| TRY IT |
Check every line below for the word "right" and copy each one that has it.

| DATA |
■ ■ ■ ■

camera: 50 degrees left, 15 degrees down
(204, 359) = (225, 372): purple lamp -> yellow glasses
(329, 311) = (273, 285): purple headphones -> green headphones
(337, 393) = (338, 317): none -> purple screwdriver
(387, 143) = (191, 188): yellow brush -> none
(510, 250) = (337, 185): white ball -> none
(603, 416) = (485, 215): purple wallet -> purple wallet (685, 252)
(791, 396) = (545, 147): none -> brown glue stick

■ ■ ■ ■

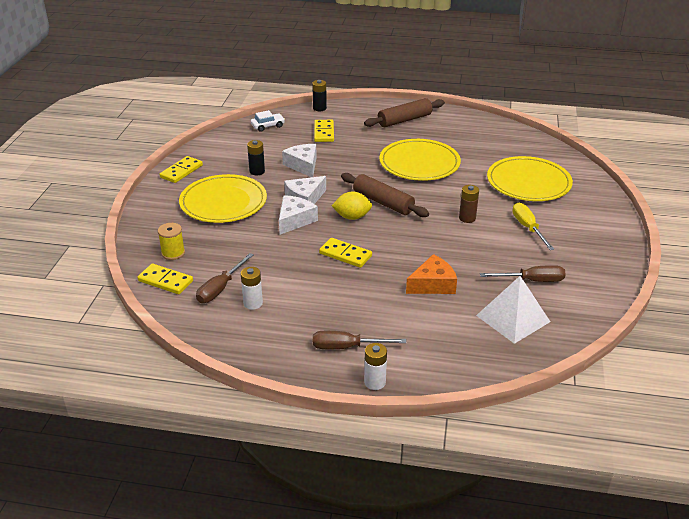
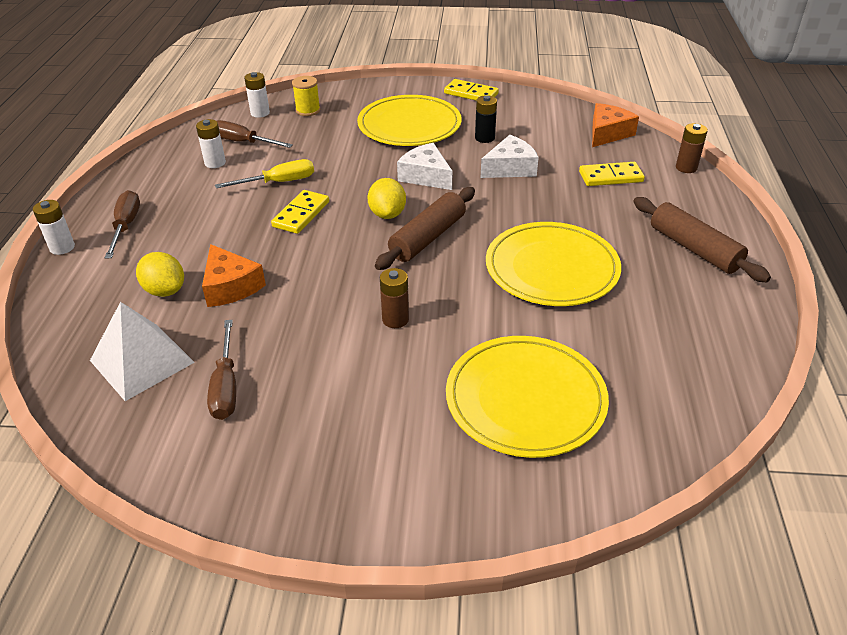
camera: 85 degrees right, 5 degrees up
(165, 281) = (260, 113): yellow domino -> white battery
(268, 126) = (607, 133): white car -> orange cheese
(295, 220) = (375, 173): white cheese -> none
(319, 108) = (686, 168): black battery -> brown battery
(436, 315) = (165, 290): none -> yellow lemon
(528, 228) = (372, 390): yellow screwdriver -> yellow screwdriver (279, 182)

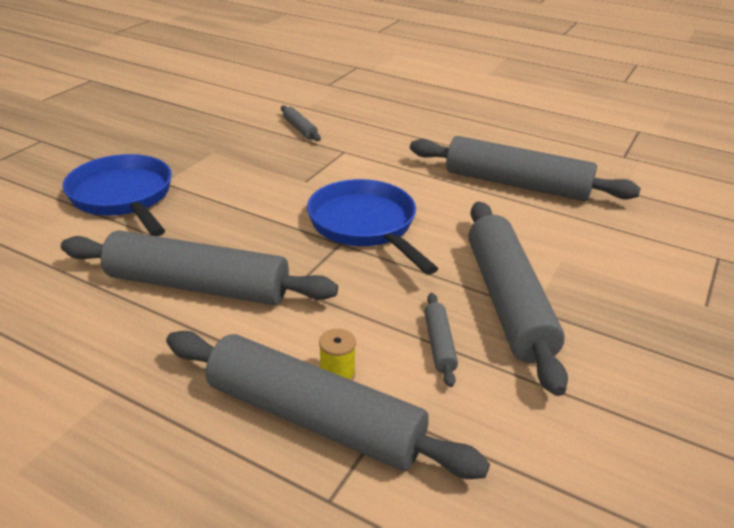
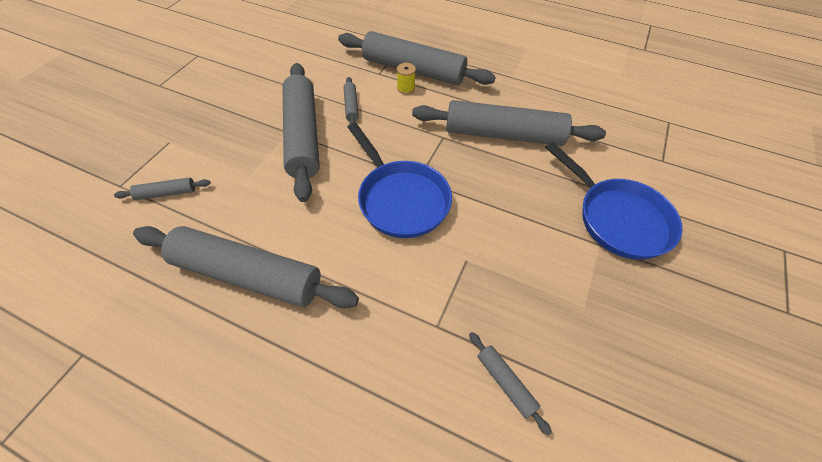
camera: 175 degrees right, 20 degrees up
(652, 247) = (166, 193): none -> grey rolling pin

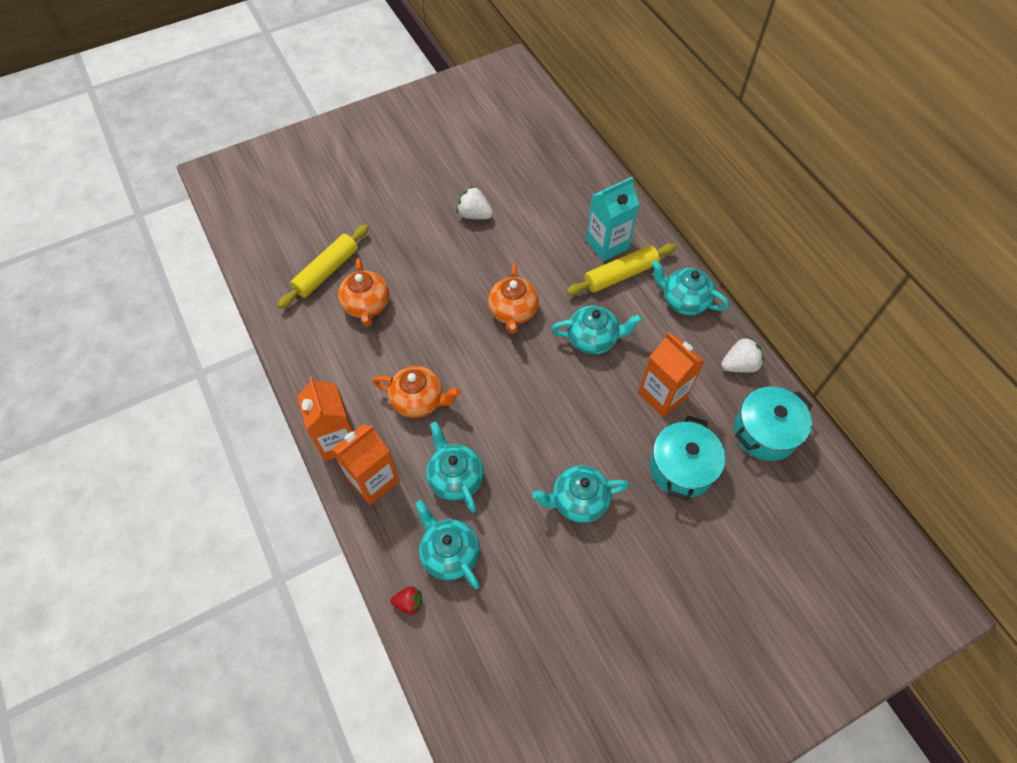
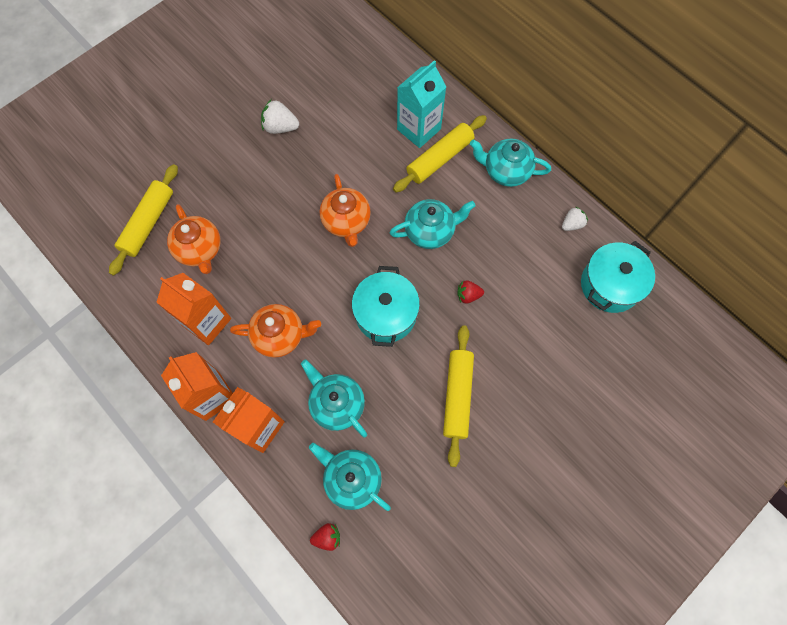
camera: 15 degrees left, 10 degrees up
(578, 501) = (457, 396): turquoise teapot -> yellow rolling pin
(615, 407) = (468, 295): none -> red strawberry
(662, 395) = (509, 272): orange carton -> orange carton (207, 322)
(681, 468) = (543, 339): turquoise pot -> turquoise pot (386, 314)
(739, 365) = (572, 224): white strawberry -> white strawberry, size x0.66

■ ■ ■ ■

| ANSWER FOR THE TASK |
camera: 85 degrees right, 5 degrees up
camera: 175 degrees right, 20 degrees up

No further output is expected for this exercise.